Return, from the data that follows, each line that holds the word "none".

▶ [The input]:

+-------+

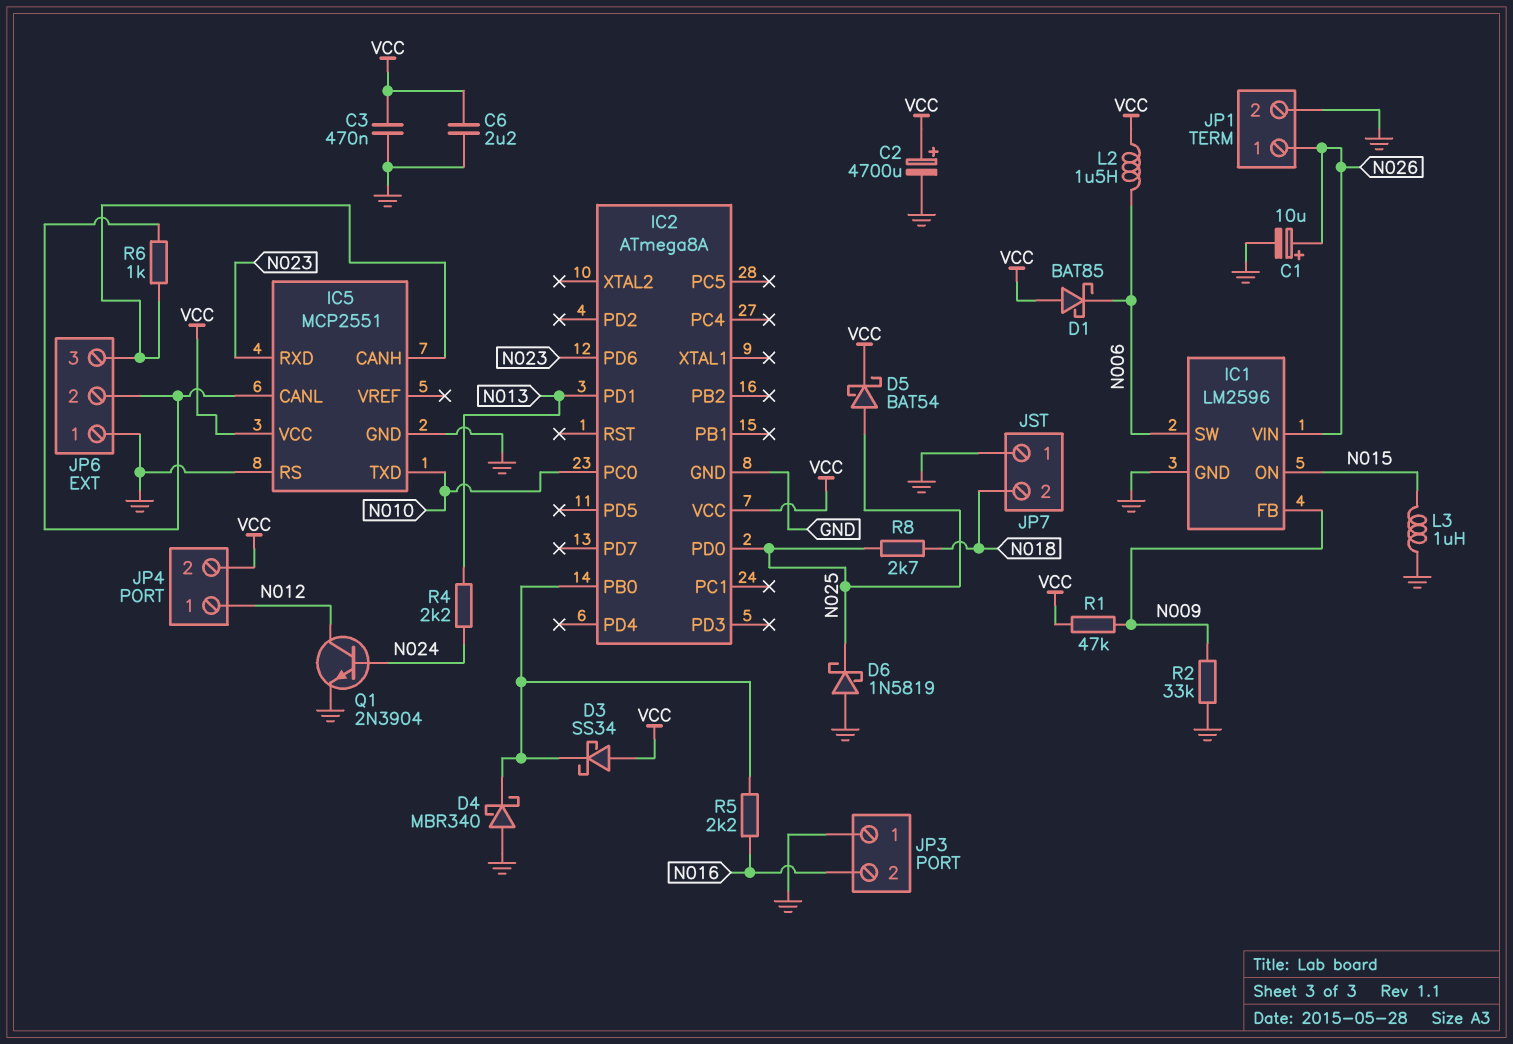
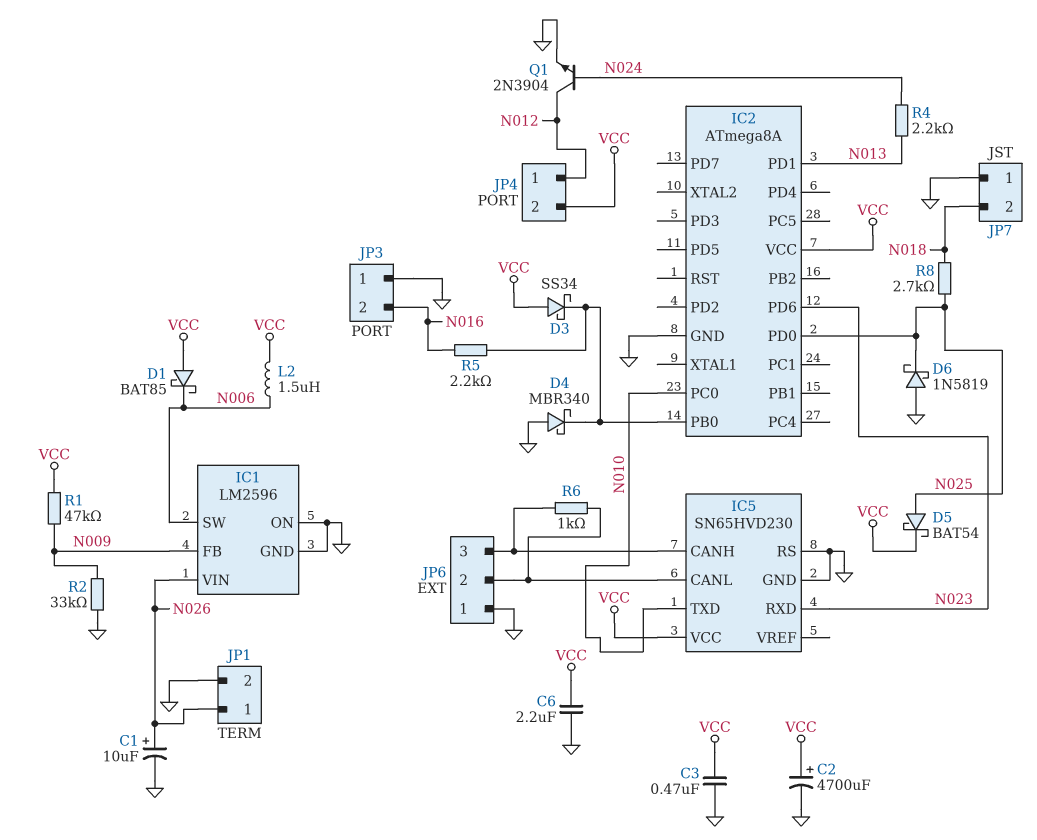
IC1 pin ON: N015 -> GND
IC5: MCP2551 -> SN65HVD230
L3: 1uH (GND, N015) -> none

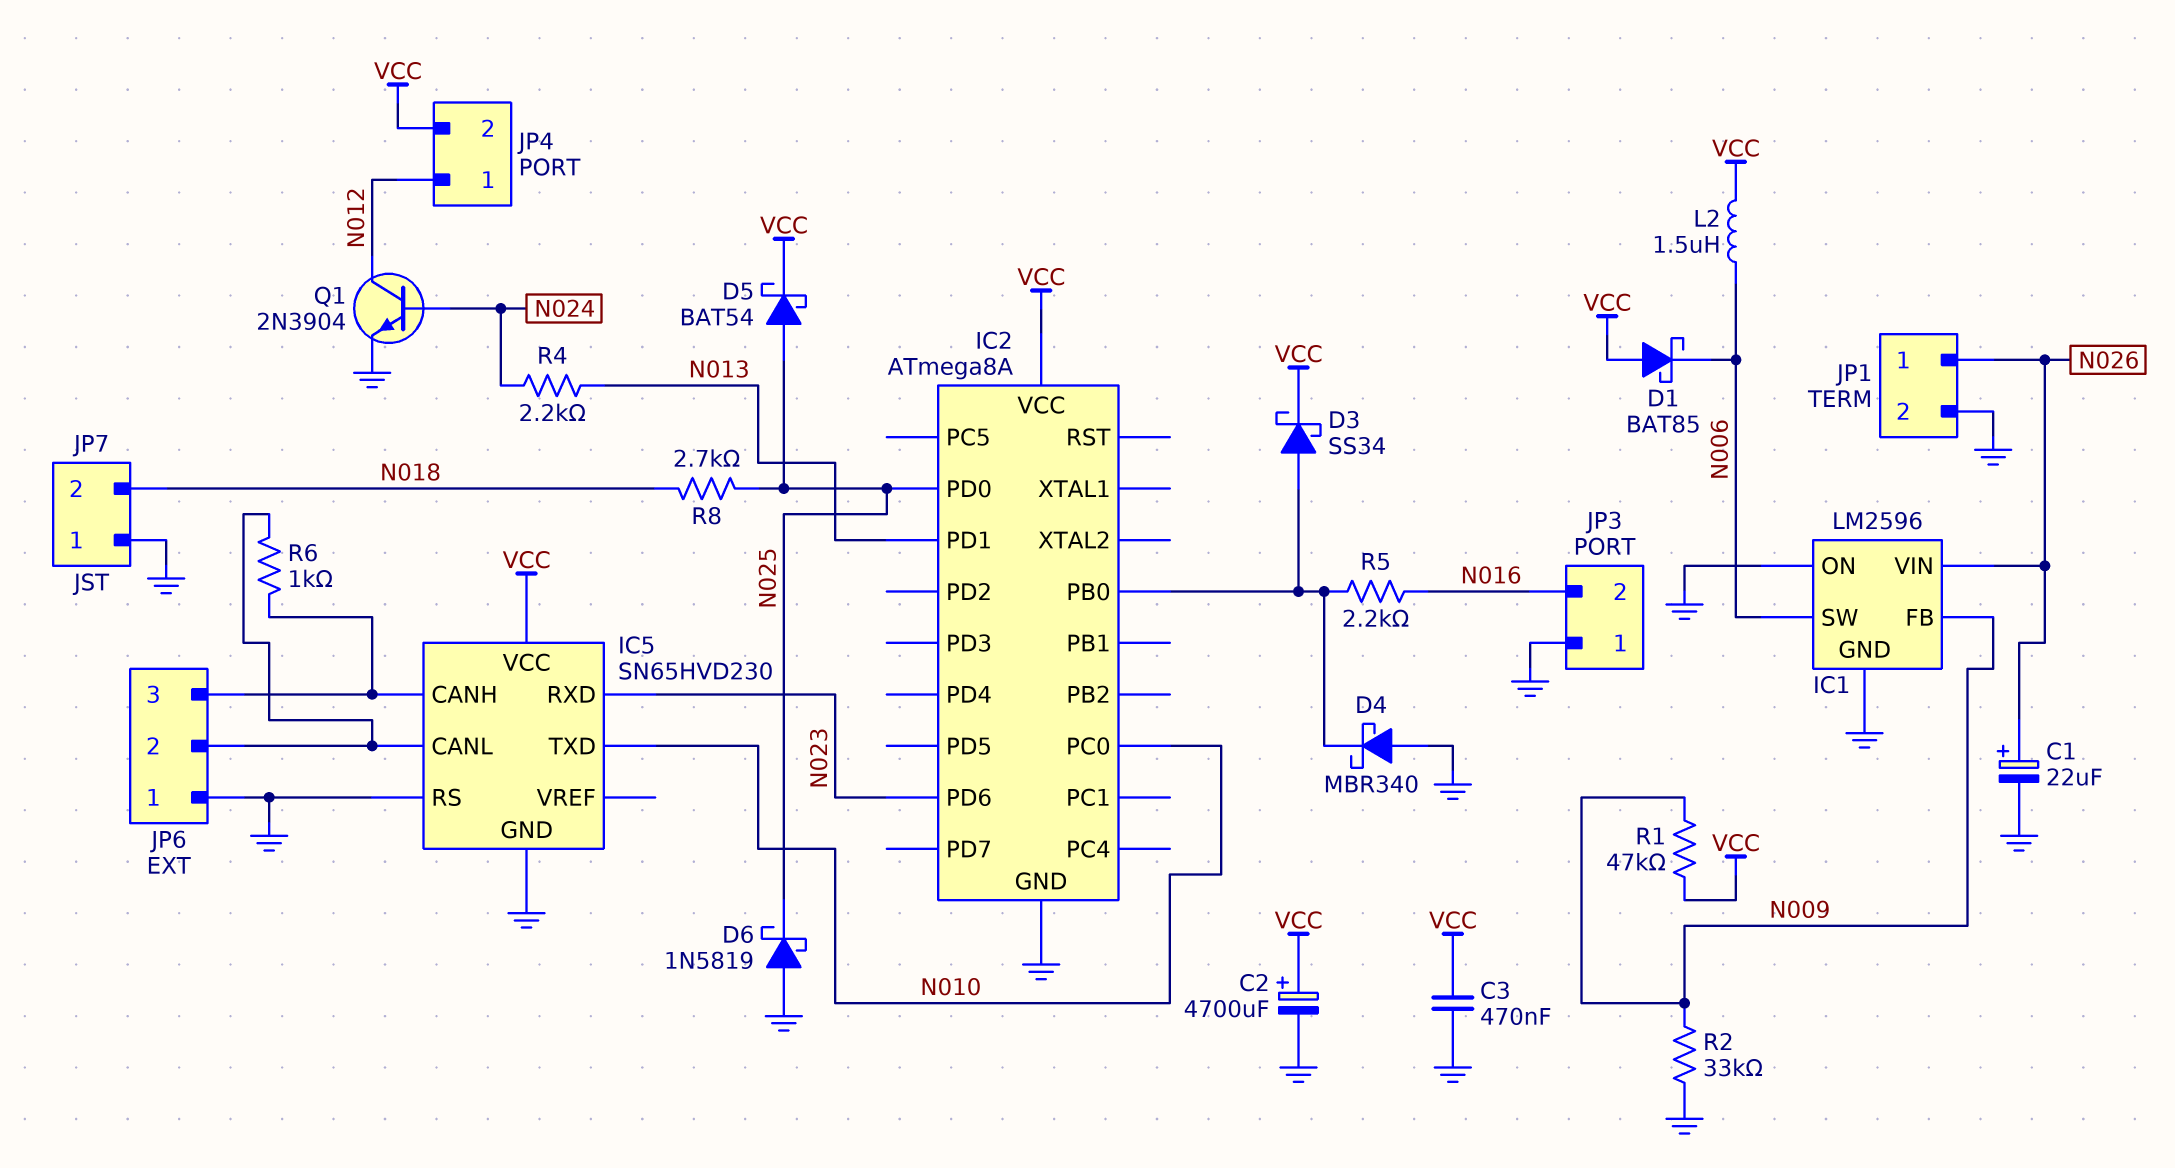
C1: 10uF (plus N026, minus GND) -> 22uF (plus N026, minus GND)
C6: 2.2uF (GND, VCC) -> none
D3: schottky SS34 (A VCC, K IC2/PB0) -> schottky SS34 (A IC2/PB0, K VCC)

+-------+

▶ [Output of the exercise]:
L3: 1uH (GND, N015) -> none
C6: 2.2uF (GND, VCC) -> none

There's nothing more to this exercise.